» Problem to work on
Retype, exactly as they appear below, the lines between the line holding "IC1 pin STAT: W9 -> W20" and the line holding "R224: 150k (GND, IC204/out)", both ends included.

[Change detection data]

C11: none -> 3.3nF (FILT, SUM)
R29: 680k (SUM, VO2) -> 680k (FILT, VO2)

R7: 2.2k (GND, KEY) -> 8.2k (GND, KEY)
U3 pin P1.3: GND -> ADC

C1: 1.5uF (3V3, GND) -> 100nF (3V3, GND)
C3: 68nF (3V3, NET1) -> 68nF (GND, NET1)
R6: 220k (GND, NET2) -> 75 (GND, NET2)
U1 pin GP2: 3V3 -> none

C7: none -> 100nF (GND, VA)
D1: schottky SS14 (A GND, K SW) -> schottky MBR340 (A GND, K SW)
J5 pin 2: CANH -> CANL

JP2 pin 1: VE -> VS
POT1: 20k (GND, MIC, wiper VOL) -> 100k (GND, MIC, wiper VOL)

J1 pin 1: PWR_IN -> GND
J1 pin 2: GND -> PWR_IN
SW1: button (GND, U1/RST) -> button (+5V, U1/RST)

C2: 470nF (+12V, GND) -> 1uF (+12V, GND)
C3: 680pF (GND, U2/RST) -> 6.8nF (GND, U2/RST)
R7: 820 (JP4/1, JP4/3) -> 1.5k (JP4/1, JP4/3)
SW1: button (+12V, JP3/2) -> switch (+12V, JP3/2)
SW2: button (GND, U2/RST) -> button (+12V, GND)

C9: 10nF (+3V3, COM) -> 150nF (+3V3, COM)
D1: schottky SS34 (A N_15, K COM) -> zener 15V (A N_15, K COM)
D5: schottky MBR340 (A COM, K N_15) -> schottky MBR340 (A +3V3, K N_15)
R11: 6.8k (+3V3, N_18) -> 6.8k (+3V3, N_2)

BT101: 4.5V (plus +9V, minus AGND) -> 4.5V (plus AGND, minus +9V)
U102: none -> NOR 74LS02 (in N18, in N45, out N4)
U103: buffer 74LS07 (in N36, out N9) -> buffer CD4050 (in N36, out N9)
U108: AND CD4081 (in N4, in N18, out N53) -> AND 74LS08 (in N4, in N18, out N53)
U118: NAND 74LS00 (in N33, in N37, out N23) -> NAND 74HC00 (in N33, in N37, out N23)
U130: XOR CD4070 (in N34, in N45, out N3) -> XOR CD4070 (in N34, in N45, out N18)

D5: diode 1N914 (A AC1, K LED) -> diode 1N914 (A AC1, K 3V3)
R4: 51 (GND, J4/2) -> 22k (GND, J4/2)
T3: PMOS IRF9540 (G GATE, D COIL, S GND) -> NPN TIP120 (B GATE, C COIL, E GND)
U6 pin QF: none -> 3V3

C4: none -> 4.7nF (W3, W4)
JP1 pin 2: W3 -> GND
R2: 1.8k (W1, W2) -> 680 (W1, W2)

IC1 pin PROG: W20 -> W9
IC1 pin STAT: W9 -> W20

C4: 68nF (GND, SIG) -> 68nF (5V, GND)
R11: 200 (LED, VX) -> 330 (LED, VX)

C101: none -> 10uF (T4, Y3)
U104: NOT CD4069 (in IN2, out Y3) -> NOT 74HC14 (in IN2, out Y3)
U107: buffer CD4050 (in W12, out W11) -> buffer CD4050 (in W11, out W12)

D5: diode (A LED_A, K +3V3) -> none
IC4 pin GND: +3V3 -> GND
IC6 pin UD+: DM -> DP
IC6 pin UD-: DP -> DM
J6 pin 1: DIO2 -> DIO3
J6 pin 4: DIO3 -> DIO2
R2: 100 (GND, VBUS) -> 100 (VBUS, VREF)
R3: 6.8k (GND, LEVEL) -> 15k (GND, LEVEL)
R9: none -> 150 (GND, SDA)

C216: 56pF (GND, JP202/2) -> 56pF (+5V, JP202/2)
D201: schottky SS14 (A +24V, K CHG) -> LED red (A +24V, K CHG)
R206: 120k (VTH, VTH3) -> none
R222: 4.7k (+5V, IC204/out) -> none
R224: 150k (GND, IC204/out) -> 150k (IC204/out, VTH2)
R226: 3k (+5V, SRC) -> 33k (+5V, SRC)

» Response to this exercise
IC1 pin STAT: W9 -> W20

C4: 68nF (GND, SIG) -> 68nF (5V, GND)
R11: 200 (LED, VX) -> 330 (LED, VX)

C101: none -> 10uF (T4, Y3)
U104: NOT CD4069 (in IN2, out Y3) -> NOT 74HC14 (in IN2, out Y3)
U107: buffer CD4050 (in W12, out W11) -> buffer CD4050 (in W11, out W12)

D5: diode (A LED_A, K +3V3) -> none
IC4 pin GND: +3V3 -> GND
IC6 pin UD+: DM -> DP
IC6 pin UD-: DP -> DM
J6 pin 1: DIO2 -> DIO3
J6 pin 4: DIO3 -> DIO2
R2: 100 (GND, VBUS) -> 100 (VBUS, VREF)
R3: 6.8k (GND, LEVEL) -> 15k (GND, LEVEL)
R9: none -> 150 (GND, SDA)

C216: 56pF (GND, JP202/2) -> 56pF (+5V, JP202/2)
D201: schottky SS14 (A +24V, K CHG) -> LED red (A +24V, K CHG)
R206: 120k (VTH, VTH3) -> none
R222: 4.7k (+5V, IC204/out) -> none
R224: 150k (GND, IC204/out) -> 150k (IC204/out, VTH2)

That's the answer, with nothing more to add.